* Exercise prompt: Exclude the pictures, then restate every entry below exactly.

*** Dataset records Section Begins ***

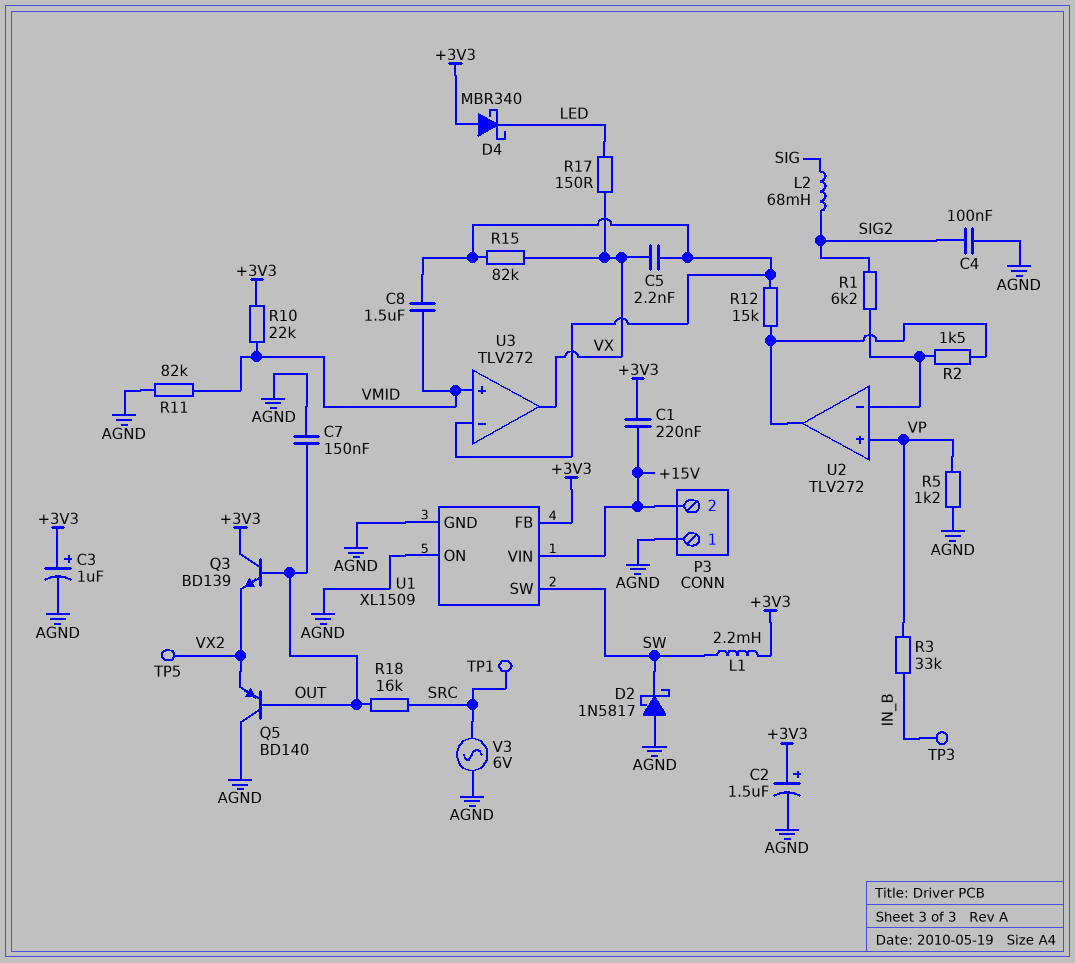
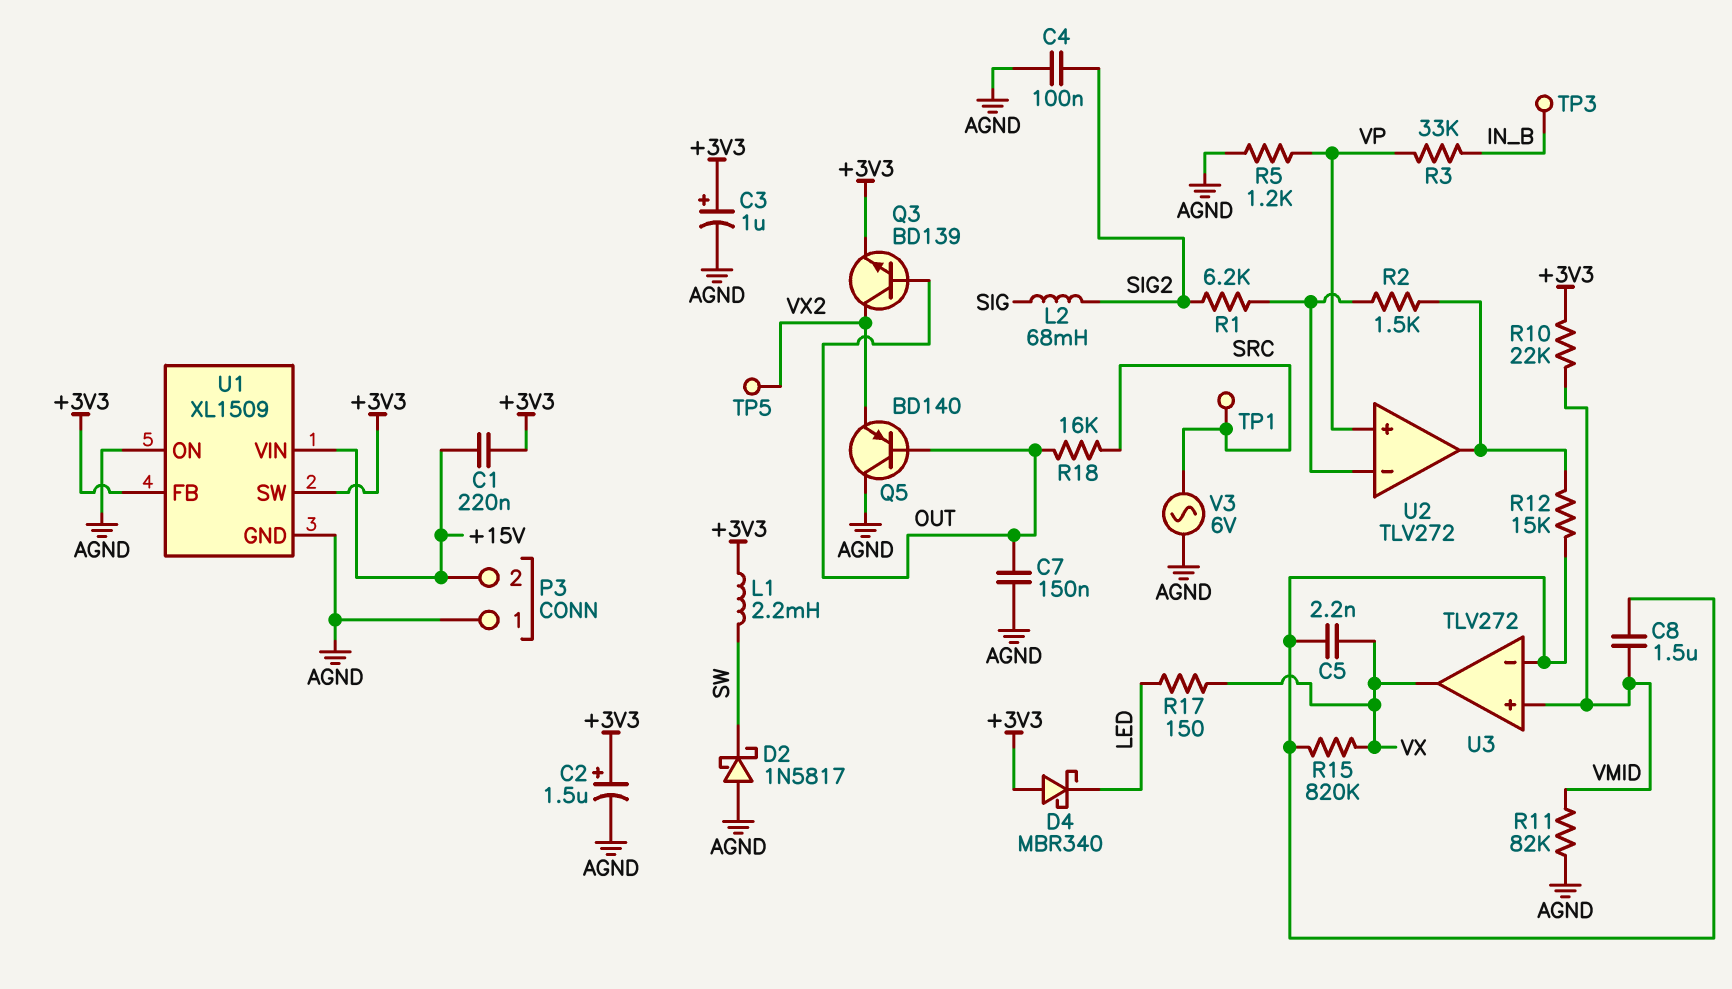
Q3: NPN BD139 (B OUT, C +3V3, E VX2) -> NPN BD139 (B OUT, C VX2, E +3V3)
R15: 82k (U3/in-, VX) -> 820k (U3/in-, VX)
U1 pin SW: SW -> +3V3

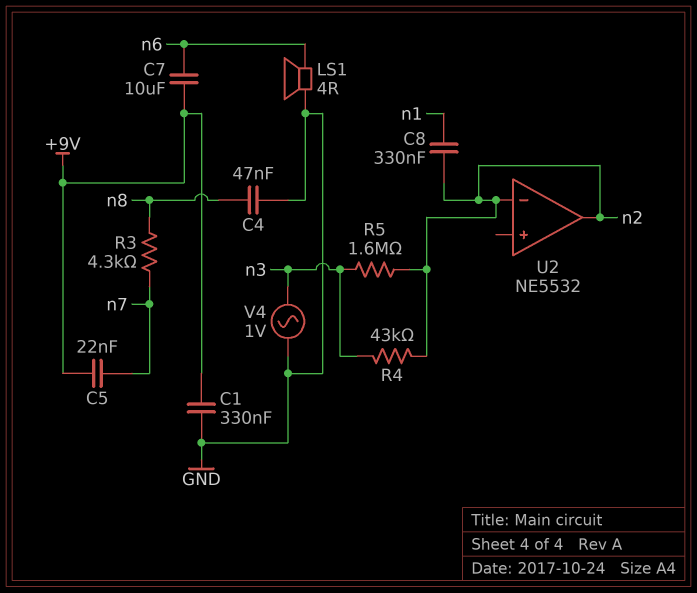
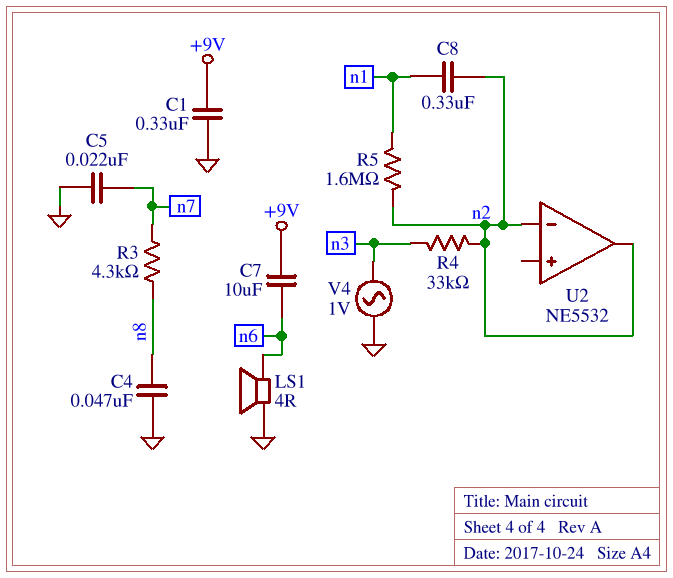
C5: 22nF (+9V, n7) -> 22nF (GND, n7)
R4: 43k (n2, n3) -> 33k (n2, n3)
R5: 1.6M (n2, n3) -> 1.6M (n1, n2)

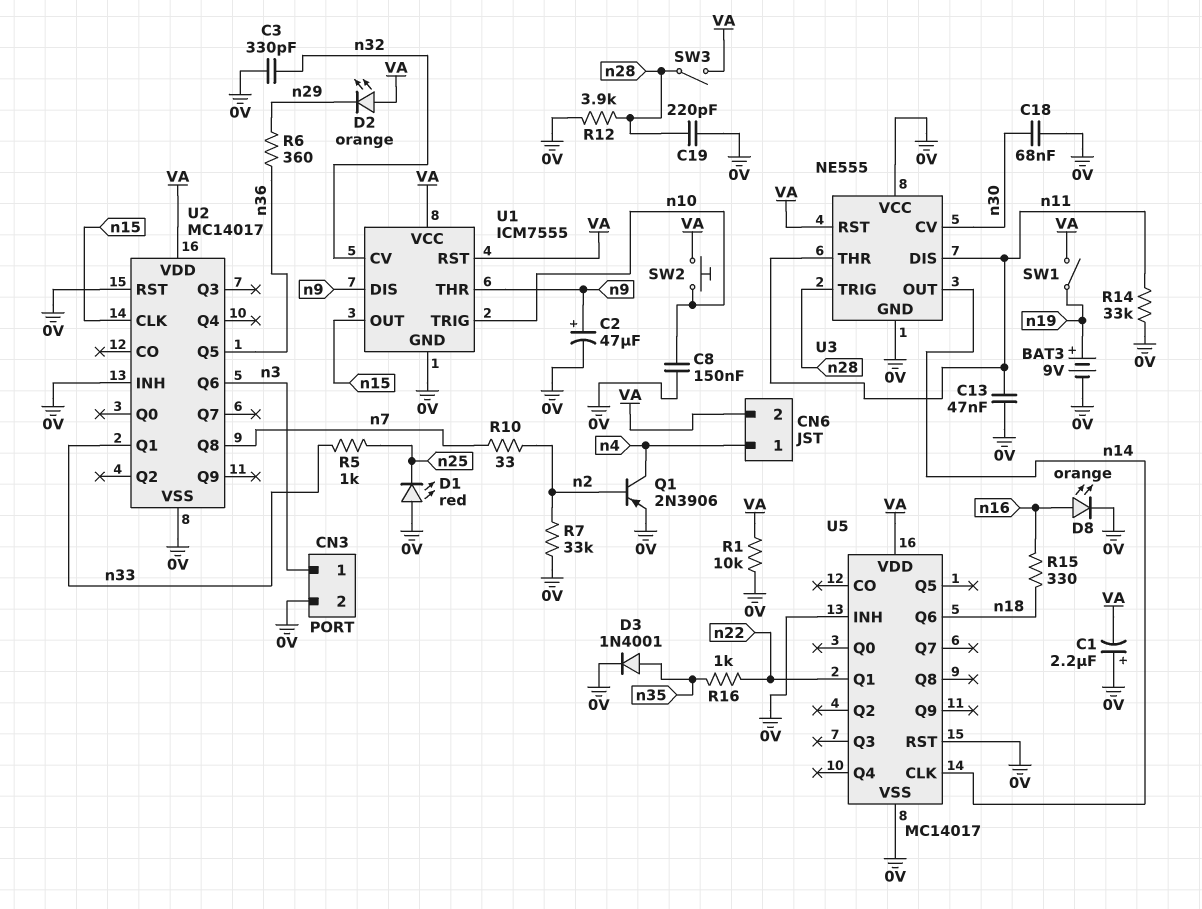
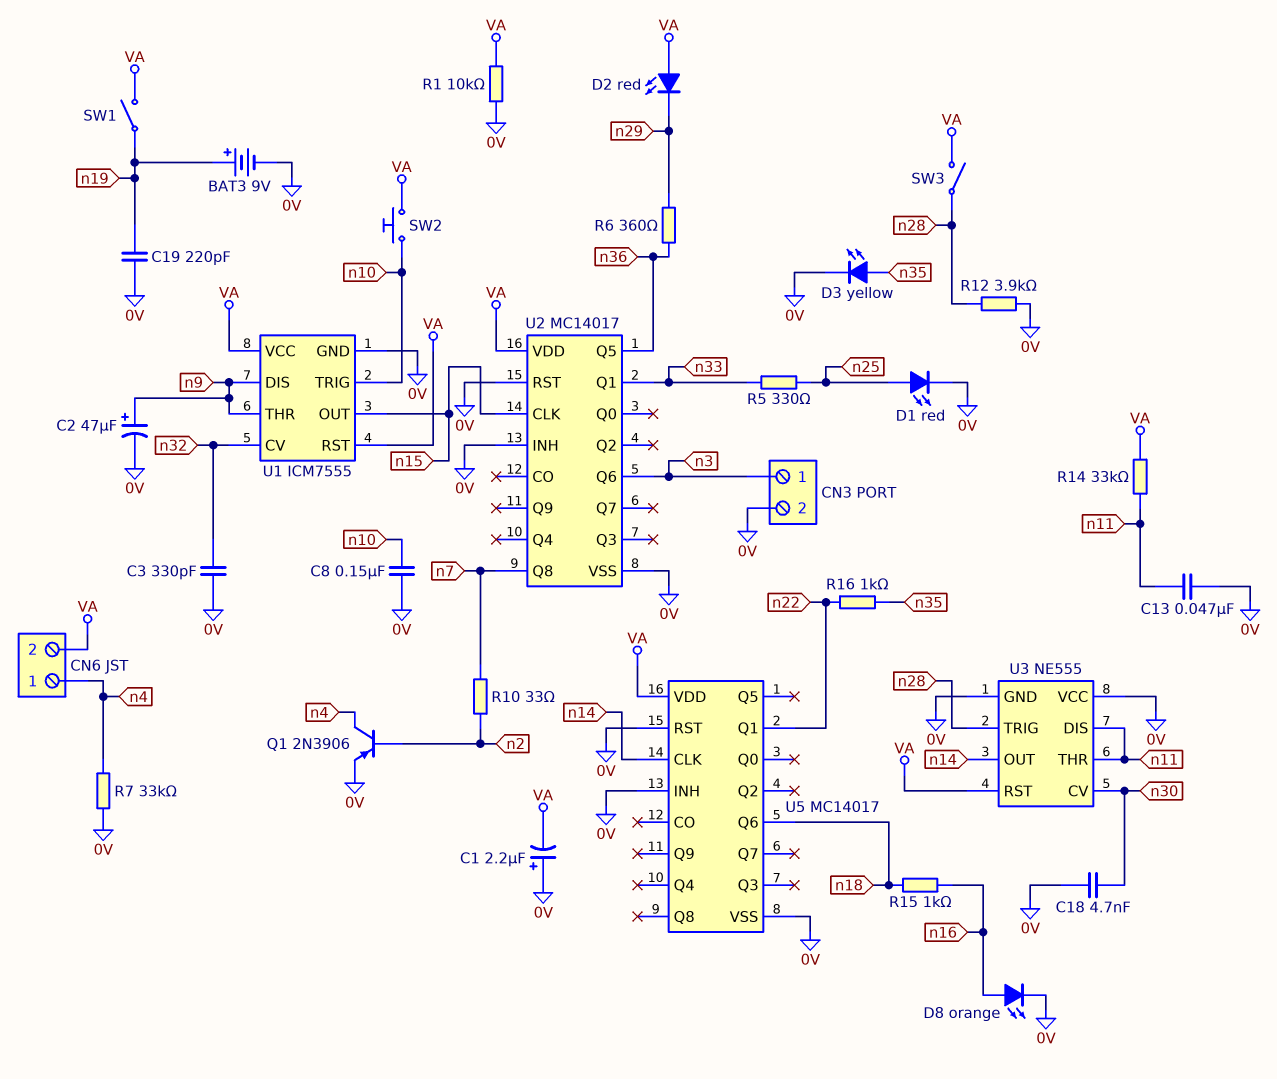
C18: 68nF (0V, n30) -> 4.7nF (0V, n30)
C19: 220pF (0V, n28) -> 220pF (0V, n19)
D1: LED red (A 0V, K n25) -> LED red (A n25, K 0V)
D2: LED orange (A VA, K n29) -> LED red (A VA, K n29)
D3: diode 1N4001 (A n35, K 0V) -> LED yellow (A n35, K 0V)
R5: 1k (n25, n33) -> 330 (n25, n33)
R7: 33k (0V, n2) -> 33k (0V, n4)
R14: 33k (0V, n11) -> 33k (VA, n11)
R15: 330 (n16, n18) -> 1k (n16, n18)

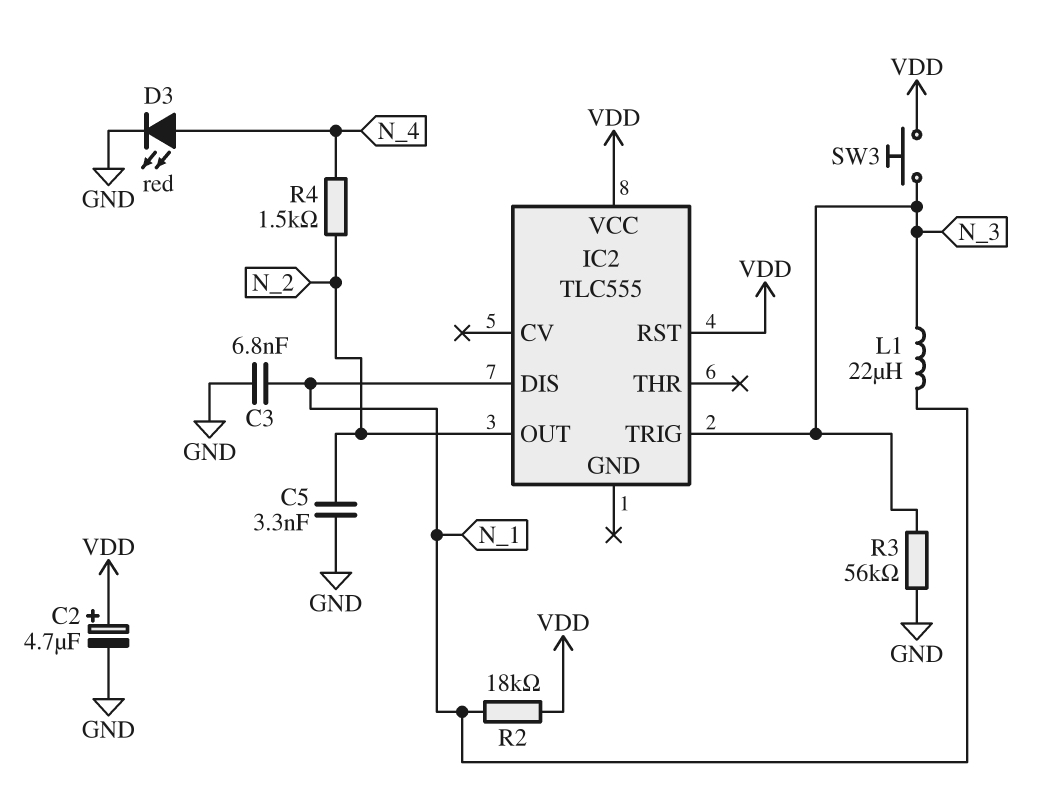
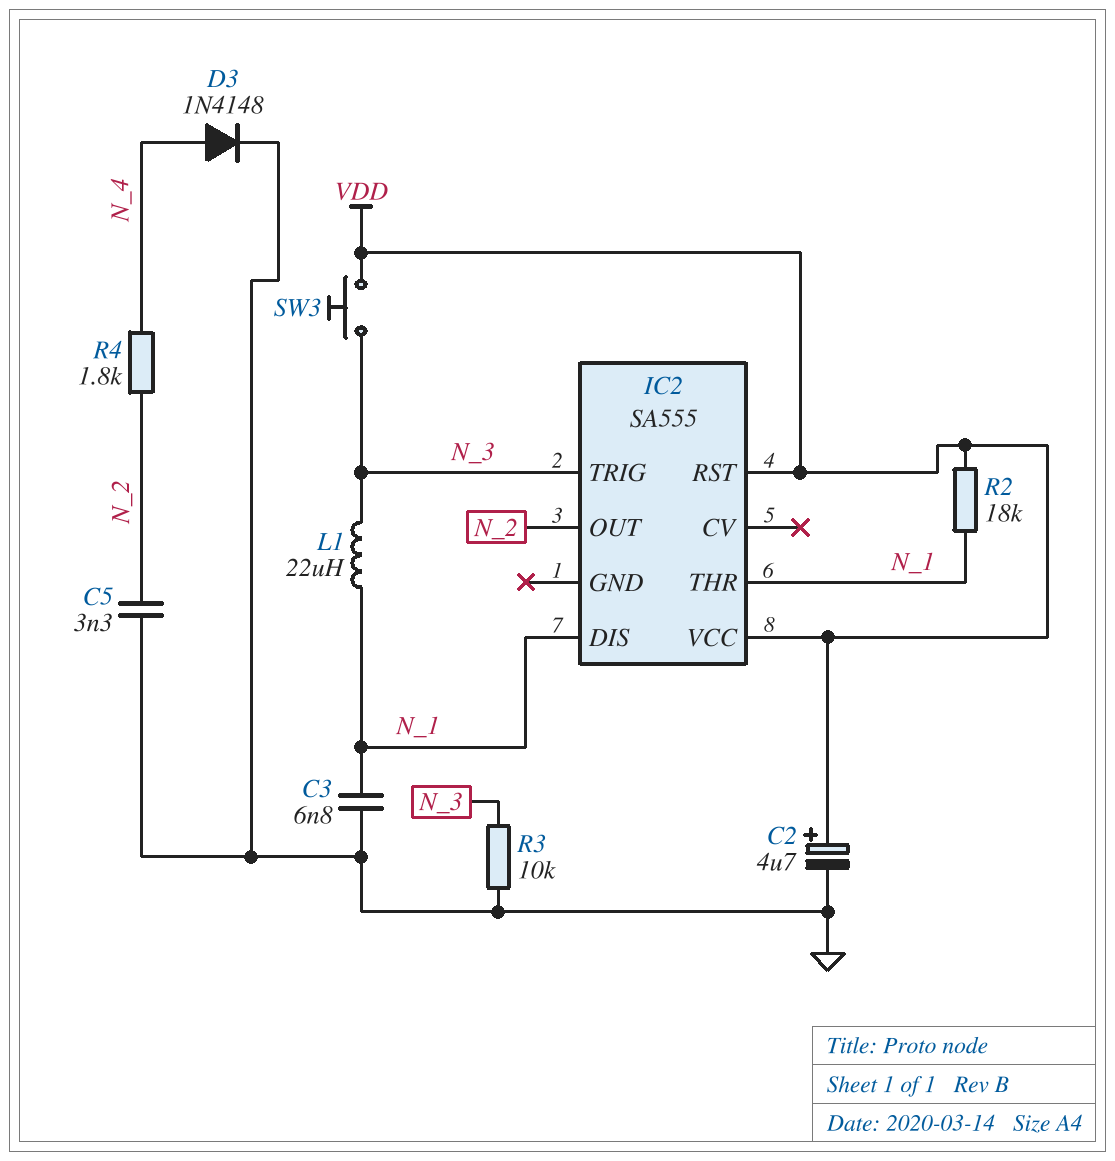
D3: LED red (A N_4, K GND) -> diode 1N4148 (A N_4, K GND)
IC2: TLC555 -> SA555
IC2 pin THR: none -> N_1
R3: 56k (GND, N_3) -> 10k (GND, N_3)
R4: 1.5k (N_2, N_4) -> 1.8k (N_2, N_4)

*** Dataset records Section Ends ***

* Response area:
Q3: NPN BD139 (B OUT, C +3V3, E VX2) -> NPN BD139 (B OUT, C VX2, E +3V3)
R15: 82k (U3/in-, VX) -> 820k (U3/in-, VX)
U1 pin SW: SW -> +3V3

C5: 22nF (+9V, n7) -> 22nF (GND, n7)
R4: 43k (n2, n3) -> 33k (n2, n3)
R5: 1.6M (n2, n3) -> 1.6M (n1, n2)

C18: 68nF (0V, n30) -> 4.7nF (0V, n30)
C19: 220pF (0V, n28) -> 220pF (0V, n19)
D1: LED red (A 0V, K n25) -> LED red (A n25, K 0V)
D2: LED orange (A VA, K n29) -> LED red (A VA, K n29)
D3: diode 1N4001 (A n35, K 0V) -> LED yellow (A n35, K 0V)
R5: 1k (n25, n33) -> 330 (n25, n33)
R7: 33k (0V, n2) -> 33k (0V, n4)
R14: 33k (0V, n11) -> 33k (VA, n11)
R15: 330 (n16, n18) -> 1k (n16, n18)

D3: LED red (A N_4, K GND) -> diode 1N4148 (A N_4, K GND)
IC2: TLC555 -> SA555
IC2 pin THR: none -> N_1
R3: 56k (GND, N_3) -> 10k (GND, N_3)
R4: 1.5k (N_2, N_4) -> 1.8k (N_2, N_4)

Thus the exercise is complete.